• [What to work on]
Please report how many lines of the following entries hold the word "switch", giving the number alone.
------ Recorded data ------
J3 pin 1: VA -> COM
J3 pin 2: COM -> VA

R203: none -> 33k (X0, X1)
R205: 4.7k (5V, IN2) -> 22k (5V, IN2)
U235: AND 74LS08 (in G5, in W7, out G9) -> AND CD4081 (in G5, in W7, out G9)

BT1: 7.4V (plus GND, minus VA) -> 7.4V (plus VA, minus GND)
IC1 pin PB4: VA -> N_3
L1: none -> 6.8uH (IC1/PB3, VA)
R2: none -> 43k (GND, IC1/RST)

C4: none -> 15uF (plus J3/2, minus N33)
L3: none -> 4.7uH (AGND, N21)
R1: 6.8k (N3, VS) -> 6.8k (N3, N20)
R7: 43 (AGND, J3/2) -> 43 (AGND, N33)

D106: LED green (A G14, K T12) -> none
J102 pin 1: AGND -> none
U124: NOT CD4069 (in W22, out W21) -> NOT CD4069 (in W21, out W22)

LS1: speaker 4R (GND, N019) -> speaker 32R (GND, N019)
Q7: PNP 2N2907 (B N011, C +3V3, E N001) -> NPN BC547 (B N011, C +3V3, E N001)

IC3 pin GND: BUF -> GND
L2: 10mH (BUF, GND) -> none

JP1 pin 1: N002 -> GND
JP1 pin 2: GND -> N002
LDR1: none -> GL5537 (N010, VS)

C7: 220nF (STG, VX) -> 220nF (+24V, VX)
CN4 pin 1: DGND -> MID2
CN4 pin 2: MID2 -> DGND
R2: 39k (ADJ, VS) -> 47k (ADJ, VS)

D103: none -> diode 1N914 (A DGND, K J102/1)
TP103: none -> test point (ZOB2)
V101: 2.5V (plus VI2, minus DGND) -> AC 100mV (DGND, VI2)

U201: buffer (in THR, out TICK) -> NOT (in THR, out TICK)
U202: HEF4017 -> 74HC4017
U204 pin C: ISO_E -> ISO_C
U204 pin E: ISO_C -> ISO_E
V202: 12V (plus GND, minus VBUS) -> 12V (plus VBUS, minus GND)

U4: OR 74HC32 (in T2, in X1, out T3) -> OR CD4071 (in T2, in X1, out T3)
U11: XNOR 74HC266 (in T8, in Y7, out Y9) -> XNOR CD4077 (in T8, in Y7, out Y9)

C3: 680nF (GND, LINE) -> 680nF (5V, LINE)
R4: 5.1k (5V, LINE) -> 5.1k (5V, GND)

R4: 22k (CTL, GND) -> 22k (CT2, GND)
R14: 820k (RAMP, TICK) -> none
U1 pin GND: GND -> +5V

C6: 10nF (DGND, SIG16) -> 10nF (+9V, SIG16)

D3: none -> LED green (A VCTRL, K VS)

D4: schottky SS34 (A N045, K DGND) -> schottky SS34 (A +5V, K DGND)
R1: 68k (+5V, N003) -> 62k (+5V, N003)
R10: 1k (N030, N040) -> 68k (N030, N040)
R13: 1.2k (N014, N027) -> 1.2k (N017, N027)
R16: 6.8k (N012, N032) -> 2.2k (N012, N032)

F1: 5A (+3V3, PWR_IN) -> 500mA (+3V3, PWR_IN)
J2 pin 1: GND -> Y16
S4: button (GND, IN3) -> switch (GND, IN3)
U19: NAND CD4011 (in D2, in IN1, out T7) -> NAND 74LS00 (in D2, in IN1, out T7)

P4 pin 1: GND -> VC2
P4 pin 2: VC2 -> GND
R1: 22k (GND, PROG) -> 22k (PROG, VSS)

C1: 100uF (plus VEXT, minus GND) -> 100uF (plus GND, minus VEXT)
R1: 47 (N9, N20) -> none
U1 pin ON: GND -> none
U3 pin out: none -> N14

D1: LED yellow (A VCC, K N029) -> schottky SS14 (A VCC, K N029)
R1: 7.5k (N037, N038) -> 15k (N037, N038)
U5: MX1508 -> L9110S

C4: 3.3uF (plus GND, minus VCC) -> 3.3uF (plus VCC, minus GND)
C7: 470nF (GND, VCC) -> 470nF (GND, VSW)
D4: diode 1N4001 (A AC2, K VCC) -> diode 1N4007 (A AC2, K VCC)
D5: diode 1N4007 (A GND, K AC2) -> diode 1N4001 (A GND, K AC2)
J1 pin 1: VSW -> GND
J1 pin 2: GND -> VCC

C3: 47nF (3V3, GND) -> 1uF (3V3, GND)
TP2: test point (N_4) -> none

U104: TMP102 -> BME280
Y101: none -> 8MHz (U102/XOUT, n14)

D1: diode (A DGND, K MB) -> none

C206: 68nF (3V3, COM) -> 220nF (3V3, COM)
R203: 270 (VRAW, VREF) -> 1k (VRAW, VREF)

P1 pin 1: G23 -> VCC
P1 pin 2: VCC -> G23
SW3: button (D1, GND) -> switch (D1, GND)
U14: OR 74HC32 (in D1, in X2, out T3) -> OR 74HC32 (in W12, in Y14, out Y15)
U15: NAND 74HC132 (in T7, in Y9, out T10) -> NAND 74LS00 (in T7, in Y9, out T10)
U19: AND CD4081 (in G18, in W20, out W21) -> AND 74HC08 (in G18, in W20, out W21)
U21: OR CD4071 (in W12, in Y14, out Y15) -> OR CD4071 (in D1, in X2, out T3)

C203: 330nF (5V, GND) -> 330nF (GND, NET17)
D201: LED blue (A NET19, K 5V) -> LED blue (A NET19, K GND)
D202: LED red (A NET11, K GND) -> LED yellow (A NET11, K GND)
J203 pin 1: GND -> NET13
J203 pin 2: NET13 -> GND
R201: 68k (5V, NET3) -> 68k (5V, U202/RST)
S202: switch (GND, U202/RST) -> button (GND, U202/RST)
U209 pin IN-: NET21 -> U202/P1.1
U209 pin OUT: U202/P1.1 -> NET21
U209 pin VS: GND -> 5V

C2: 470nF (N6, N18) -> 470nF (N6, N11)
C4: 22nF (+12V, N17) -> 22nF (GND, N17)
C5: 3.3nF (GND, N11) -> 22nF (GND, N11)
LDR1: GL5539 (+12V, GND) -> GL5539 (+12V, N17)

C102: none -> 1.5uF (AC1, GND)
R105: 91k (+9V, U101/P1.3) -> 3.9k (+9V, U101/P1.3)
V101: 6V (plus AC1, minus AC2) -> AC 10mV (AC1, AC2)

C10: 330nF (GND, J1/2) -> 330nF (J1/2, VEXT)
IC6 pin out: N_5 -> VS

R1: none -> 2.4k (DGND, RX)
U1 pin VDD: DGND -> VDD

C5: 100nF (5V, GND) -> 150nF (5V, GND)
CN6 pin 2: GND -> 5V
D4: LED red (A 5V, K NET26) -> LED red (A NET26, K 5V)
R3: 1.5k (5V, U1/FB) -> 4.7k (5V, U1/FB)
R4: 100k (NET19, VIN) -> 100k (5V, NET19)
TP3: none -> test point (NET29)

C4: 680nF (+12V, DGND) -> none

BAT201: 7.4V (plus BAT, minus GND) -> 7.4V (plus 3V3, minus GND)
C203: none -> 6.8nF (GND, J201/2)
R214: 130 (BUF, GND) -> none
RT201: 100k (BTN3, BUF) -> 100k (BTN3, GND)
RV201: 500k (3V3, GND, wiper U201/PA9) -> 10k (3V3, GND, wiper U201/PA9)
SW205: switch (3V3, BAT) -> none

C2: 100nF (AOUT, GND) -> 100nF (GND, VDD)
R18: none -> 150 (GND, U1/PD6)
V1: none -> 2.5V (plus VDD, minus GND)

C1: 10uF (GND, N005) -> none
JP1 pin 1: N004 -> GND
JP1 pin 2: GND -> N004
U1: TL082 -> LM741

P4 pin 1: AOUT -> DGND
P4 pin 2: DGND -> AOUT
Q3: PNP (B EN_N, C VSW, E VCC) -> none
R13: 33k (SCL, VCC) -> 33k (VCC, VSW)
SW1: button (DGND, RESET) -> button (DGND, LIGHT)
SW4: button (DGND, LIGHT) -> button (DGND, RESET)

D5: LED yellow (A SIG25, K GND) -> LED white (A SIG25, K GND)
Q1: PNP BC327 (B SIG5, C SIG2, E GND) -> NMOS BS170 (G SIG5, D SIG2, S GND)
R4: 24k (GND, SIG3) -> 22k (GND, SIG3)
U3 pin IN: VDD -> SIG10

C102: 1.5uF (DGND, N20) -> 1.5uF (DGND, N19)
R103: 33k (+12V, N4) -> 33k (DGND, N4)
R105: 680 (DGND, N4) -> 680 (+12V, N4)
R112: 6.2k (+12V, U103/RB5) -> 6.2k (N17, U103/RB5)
------
• [Your solution]
4